• [What is required]
Leave the pictures out. Retype exactly the lines below from the one containing "DRIVER1 pin IN2: RX -> 10" through the one containing "RTC3 pin SDA: 15 -> TX", and no others.

• [Source data]
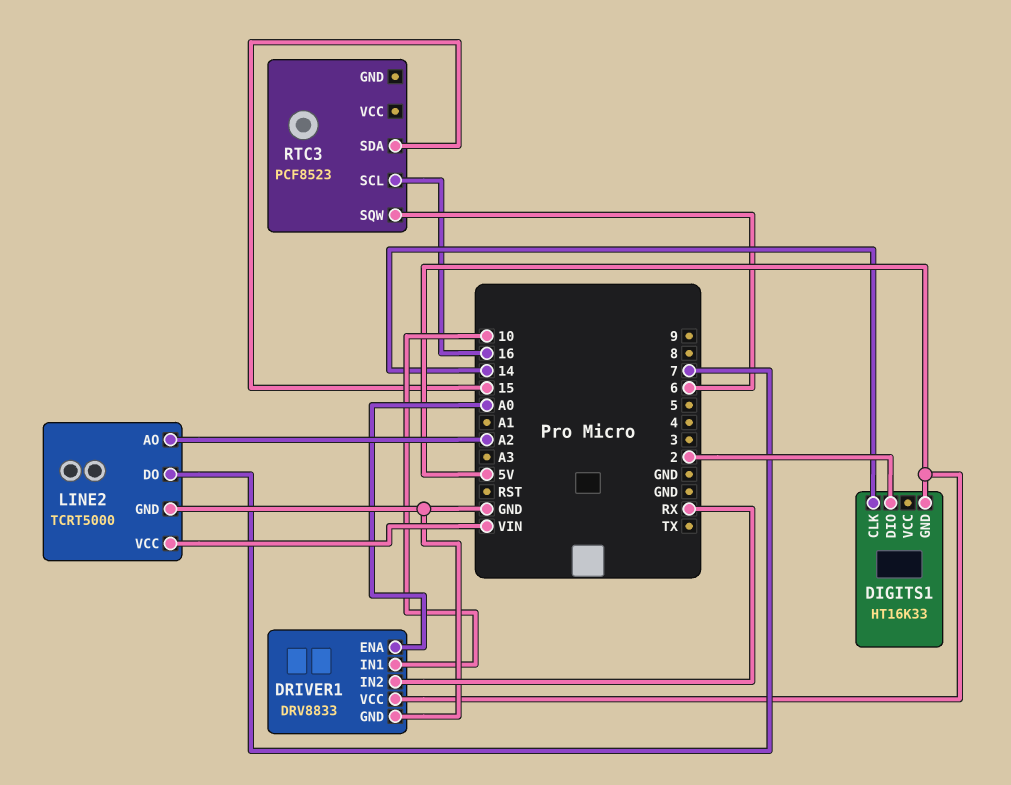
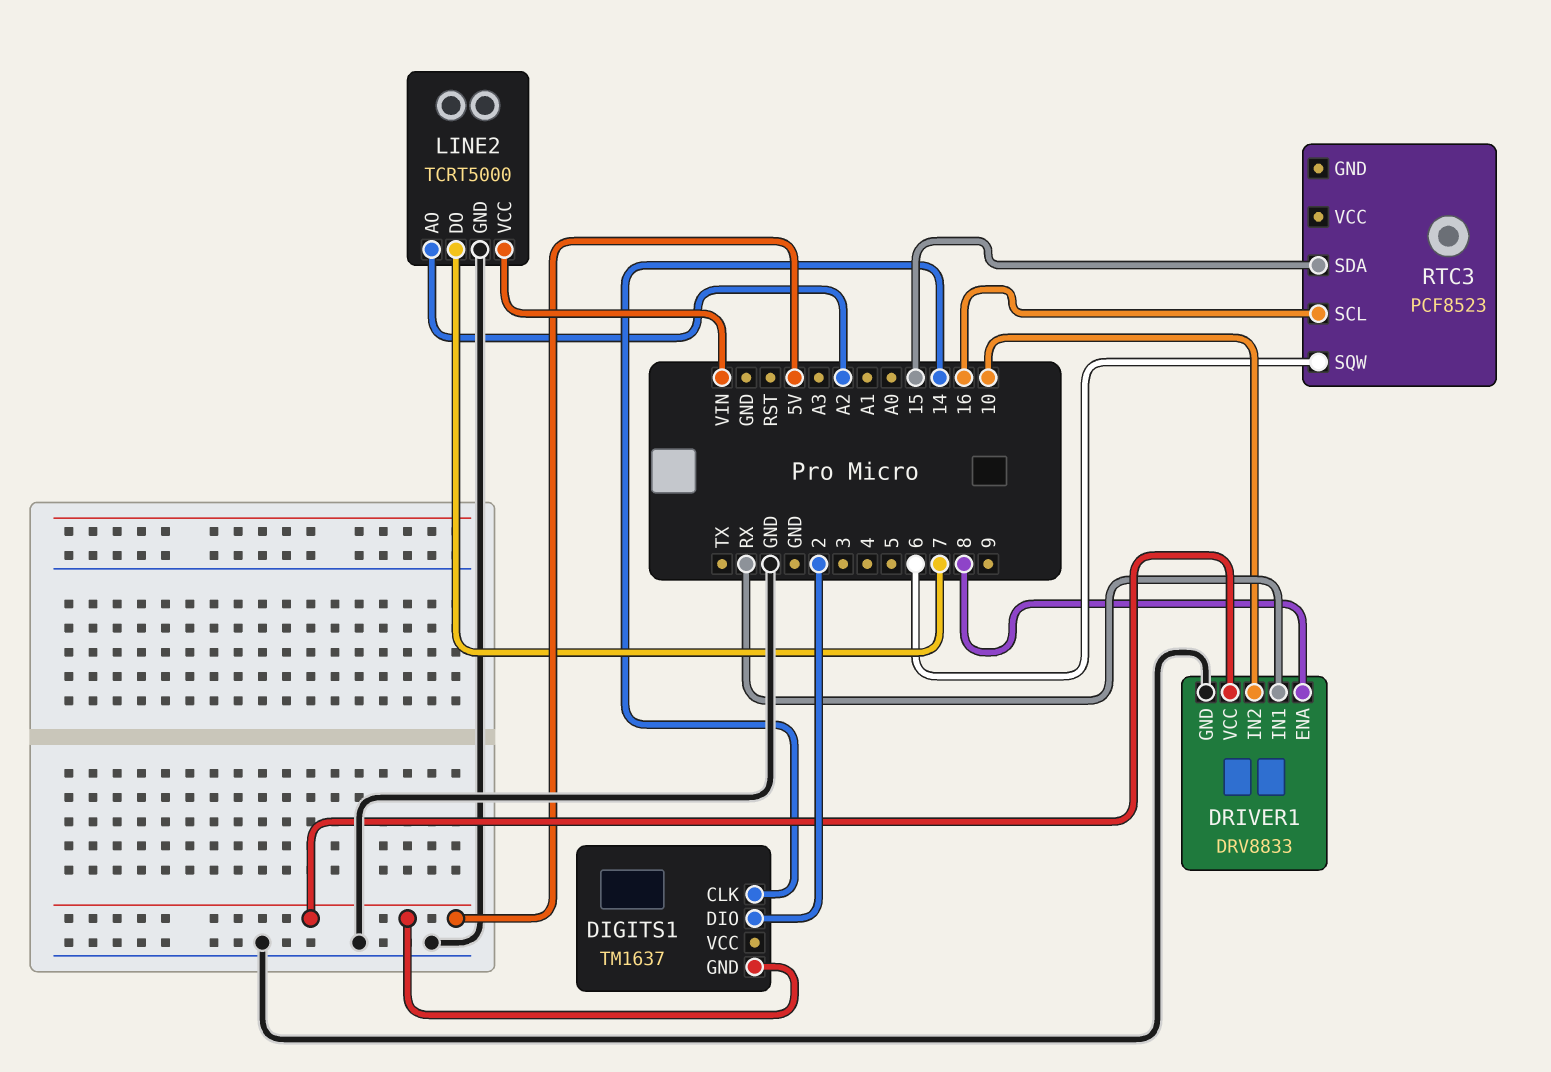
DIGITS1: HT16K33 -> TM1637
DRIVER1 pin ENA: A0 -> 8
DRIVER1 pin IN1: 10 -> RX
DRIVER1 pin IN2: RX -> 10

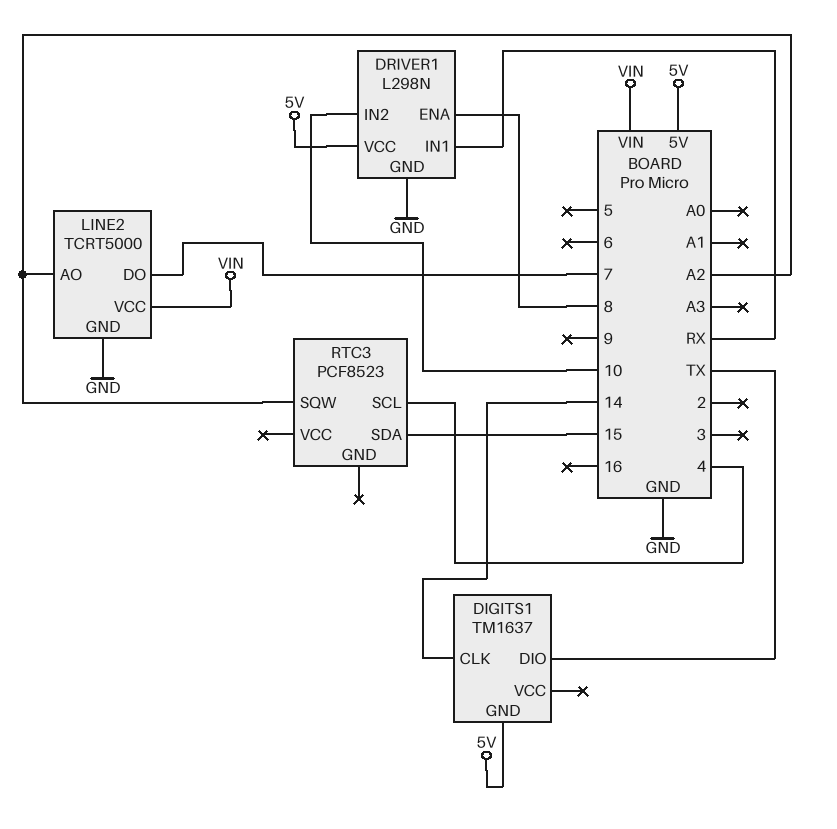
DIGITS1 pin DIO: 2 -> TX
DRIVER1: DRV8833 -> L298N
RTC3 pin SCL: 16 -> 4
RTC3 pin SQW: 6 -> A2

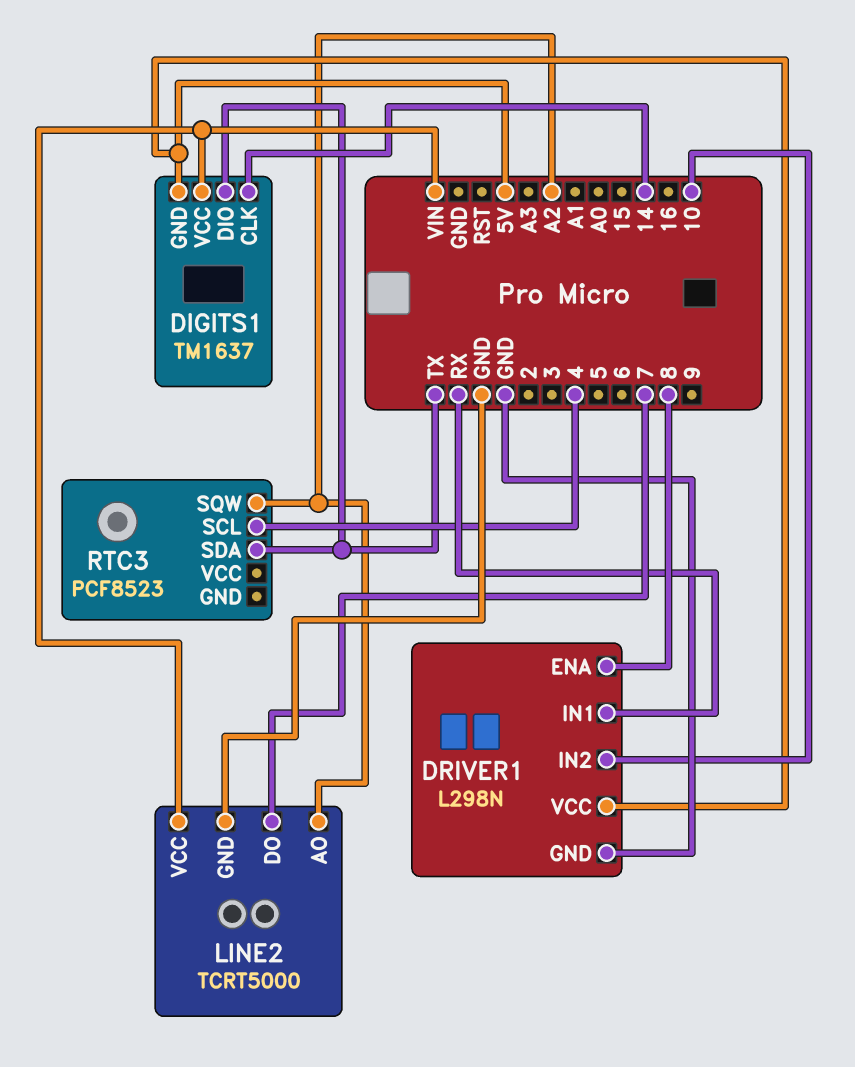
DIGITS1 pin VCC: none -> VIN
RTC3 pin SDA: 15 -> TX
...
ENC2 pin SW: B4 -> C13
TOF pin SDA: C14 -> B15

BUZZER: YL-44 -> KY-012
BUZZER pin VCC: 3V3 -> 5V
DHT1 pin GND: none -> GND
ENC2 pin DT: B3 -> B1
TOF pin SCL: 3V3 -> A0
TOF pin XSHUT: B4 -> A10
...
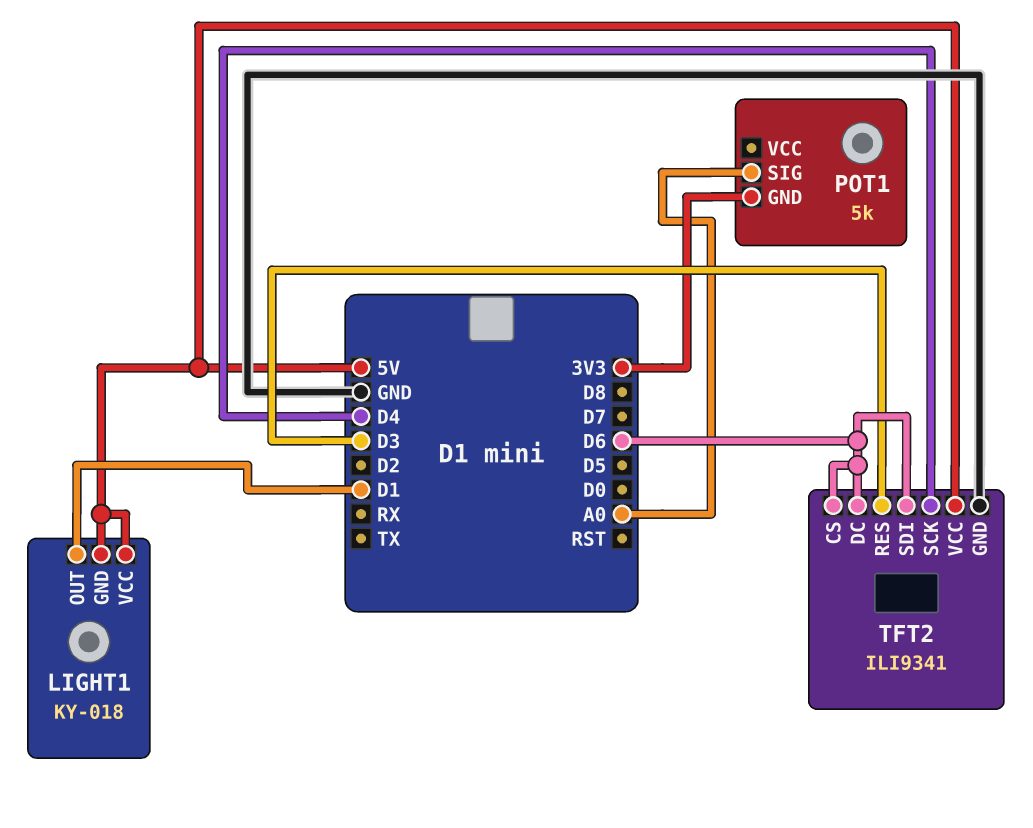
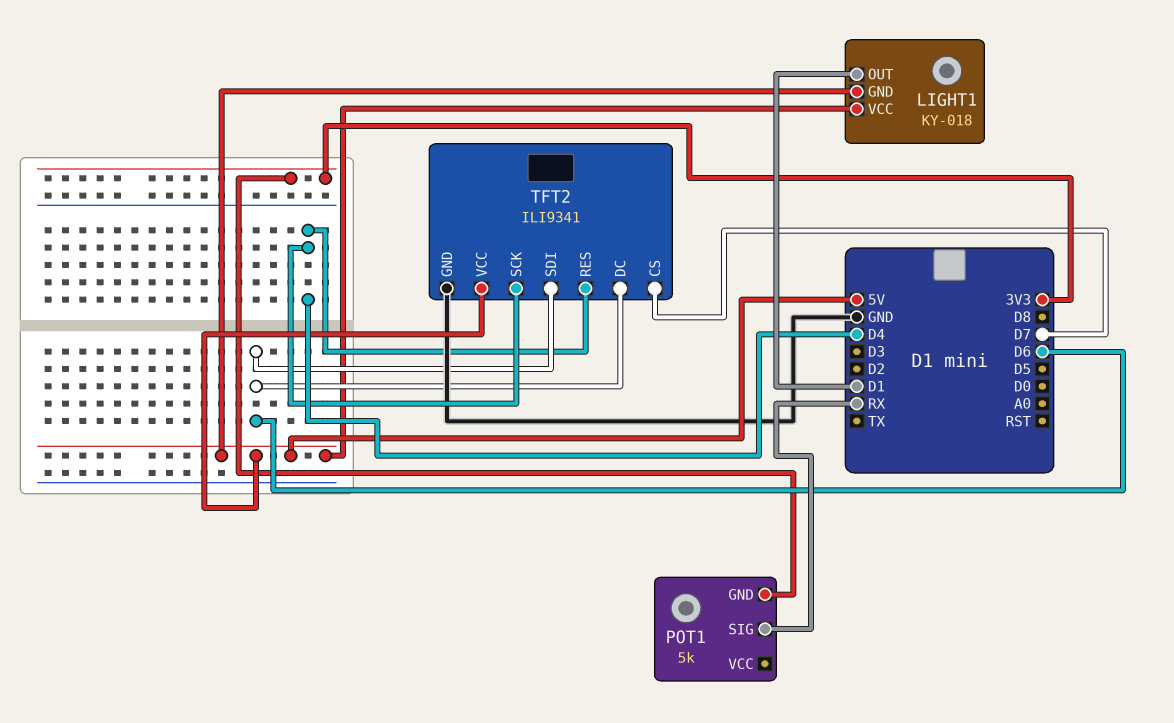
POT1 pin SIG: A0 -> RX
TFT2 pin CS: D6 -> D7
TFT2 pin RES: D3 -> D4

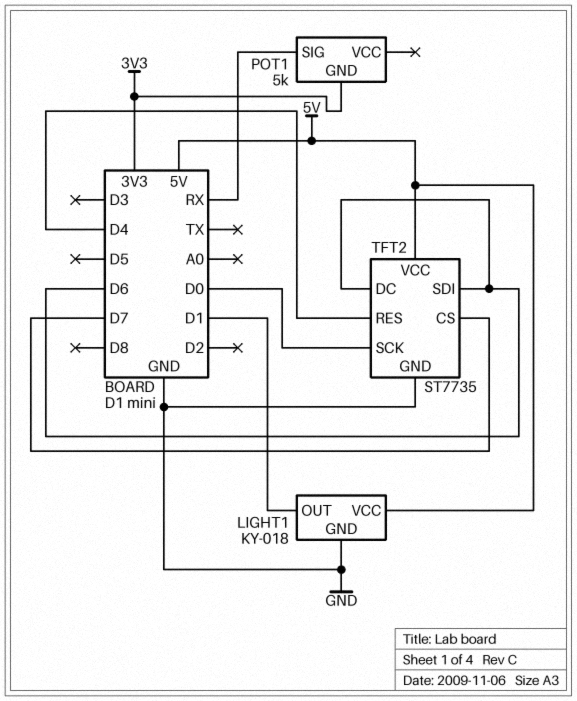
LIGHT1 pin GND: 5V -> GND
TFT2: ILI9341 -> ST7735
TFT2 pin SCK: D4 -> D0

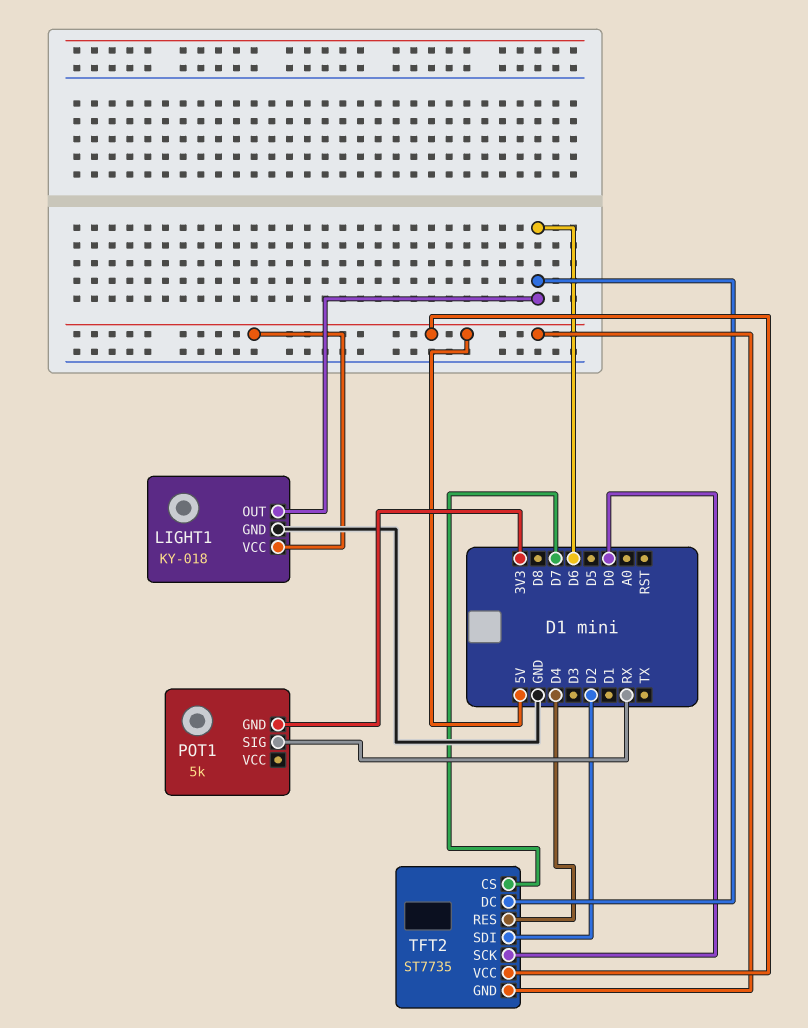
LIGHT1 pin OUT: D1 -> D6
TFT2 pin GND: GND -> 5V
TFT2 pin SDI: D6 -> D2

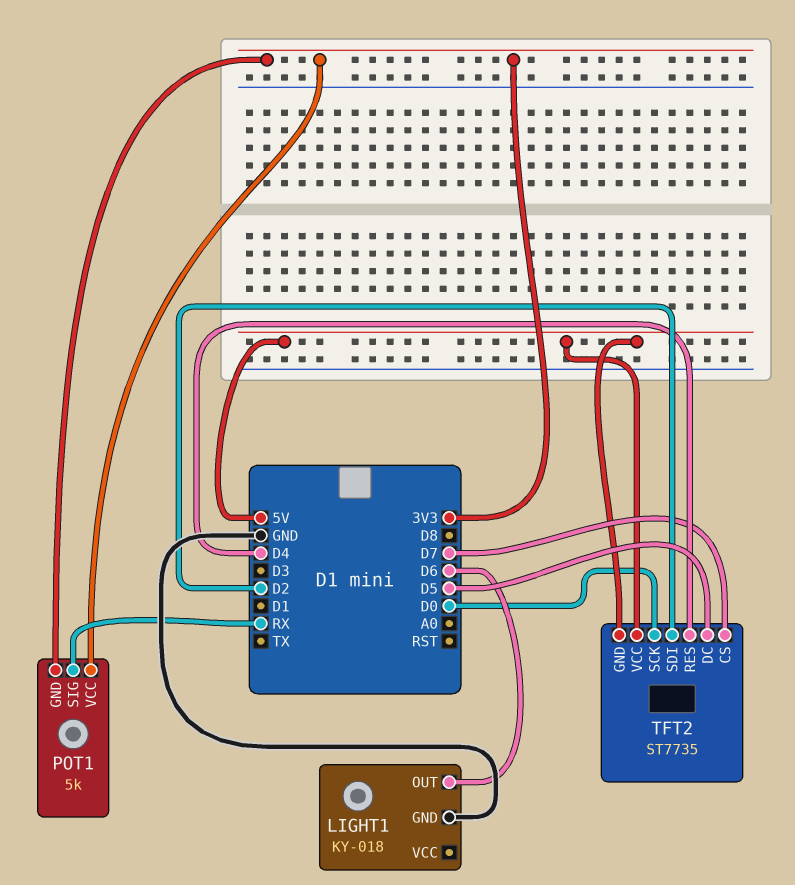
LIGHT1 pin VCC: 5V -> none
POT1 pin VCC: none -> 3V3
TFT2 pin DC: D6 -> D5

• [Written response]
DRIVER1 pin IN2: RX -> 10

DIGITS1 pin DIO: 2 -> TX
DRIVER1: DRV8833 -> L298N
RTC3 pin SCL: 16 -> 4
RTC3 pin SQW: 6 -> A2

DIGITS1 pin VCC: none -> VIN
RTC3 pin SDA: 15 -> TX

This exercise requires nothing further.